▸ SOURCE RECORDS
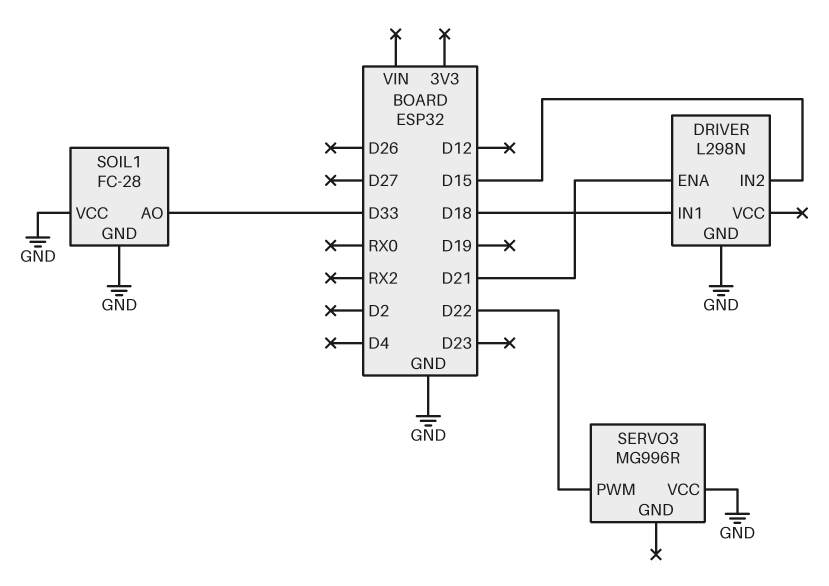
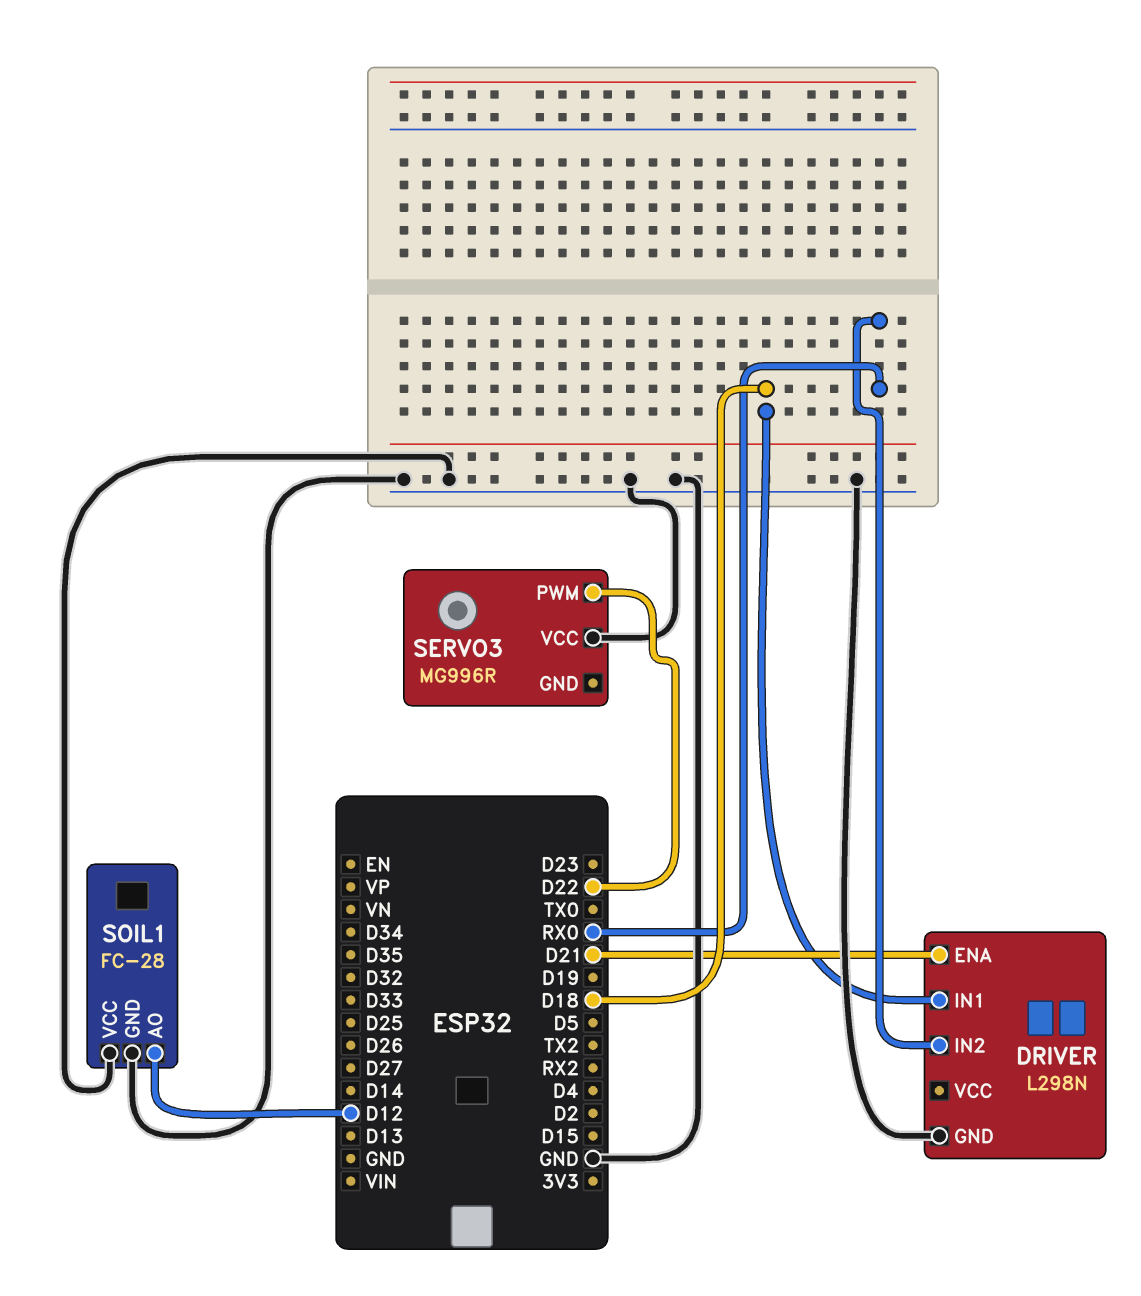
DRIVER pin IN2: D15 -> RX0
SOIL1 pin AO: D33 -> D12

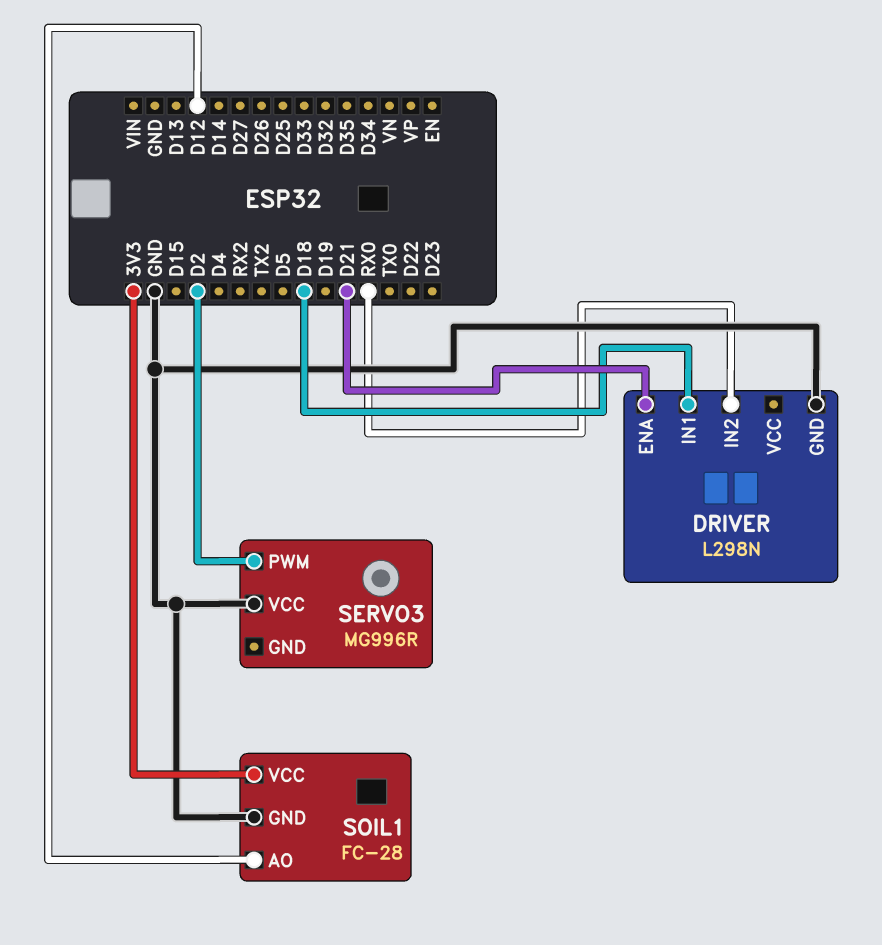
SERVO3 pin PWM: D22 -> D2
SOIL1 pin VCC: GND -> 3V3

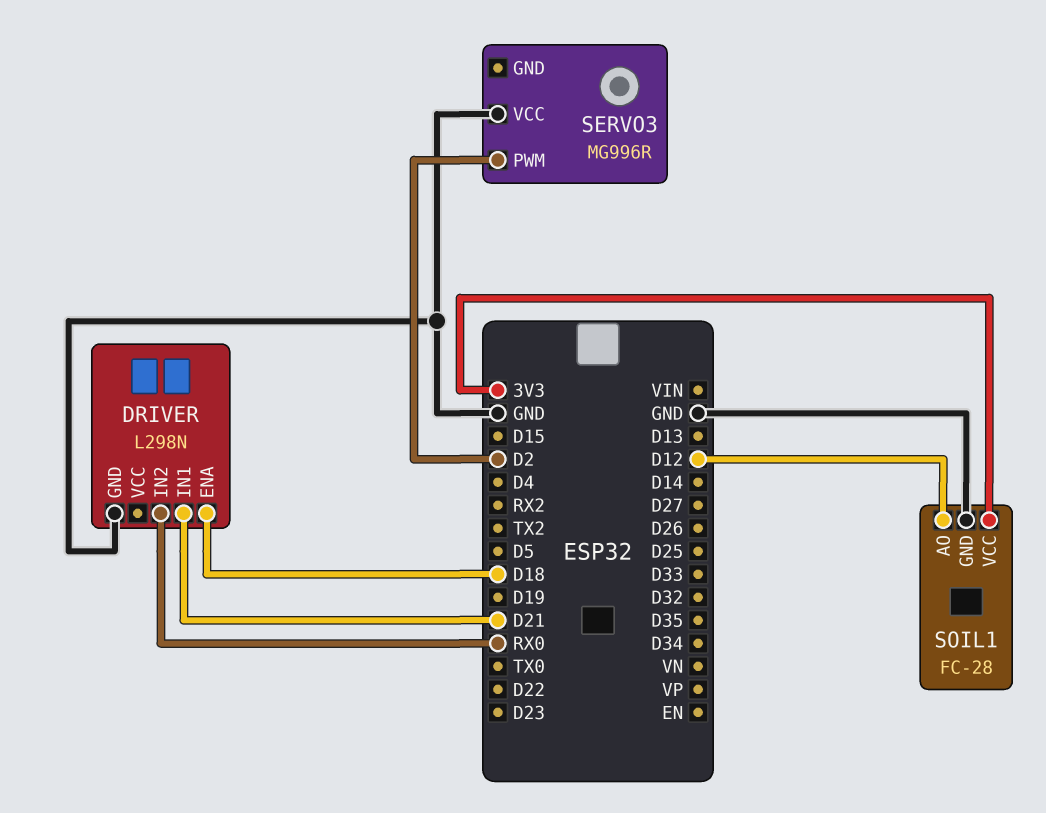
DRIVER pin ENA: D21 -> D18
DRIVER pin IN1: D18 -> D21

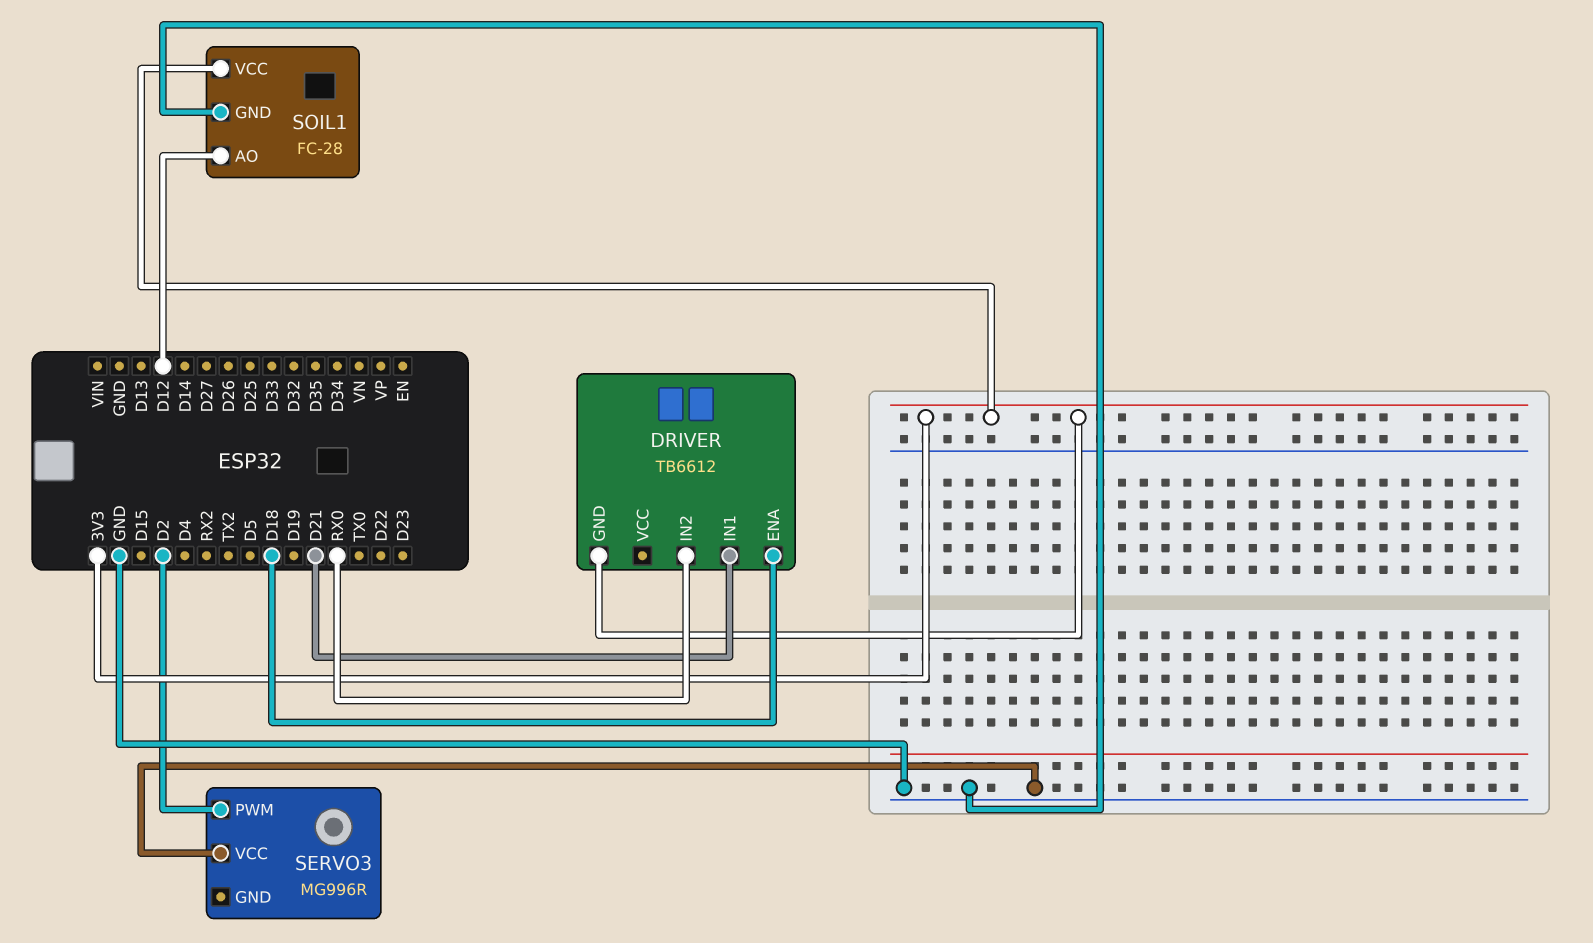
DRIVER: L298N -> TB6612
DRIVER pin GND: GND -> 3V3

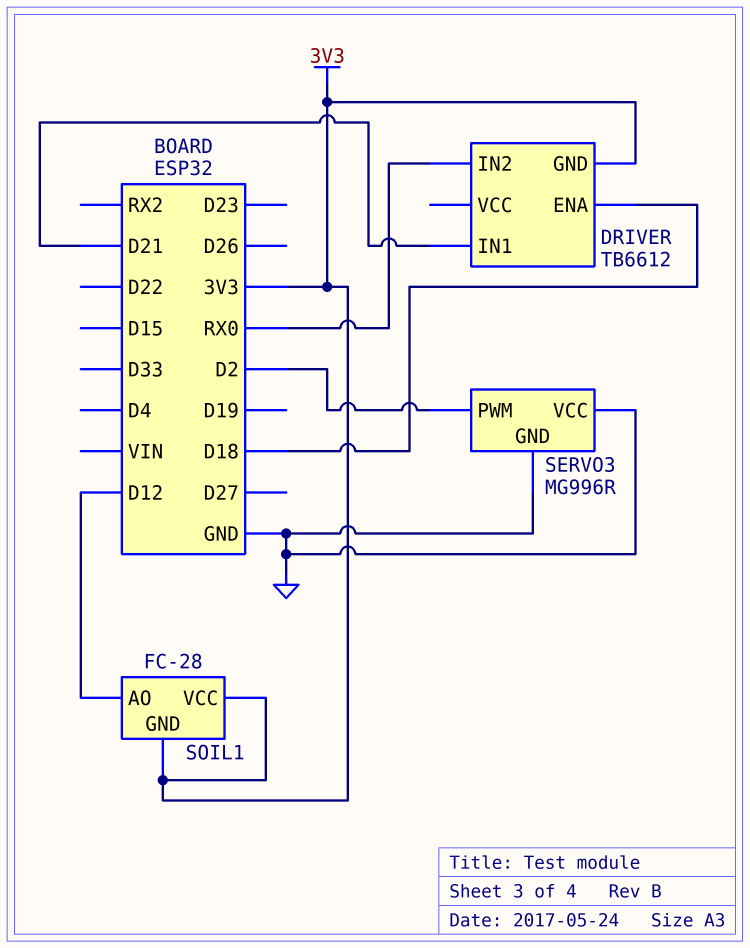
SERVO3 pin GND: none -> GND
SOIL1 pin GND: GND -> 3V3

▸ TASK DIRECTIONS
List the lines of the entries that include "DRIVER".

▸ EXERCISE ANSWER
DRIVER pin IN2: D15 -> RX0
DRIVER pin ENA: D21 -> D18
DRIVER pin IN1: D18 -> D21
DRIVER: L298N -> TB6612
DRIVER pin GND: GND -> 3V3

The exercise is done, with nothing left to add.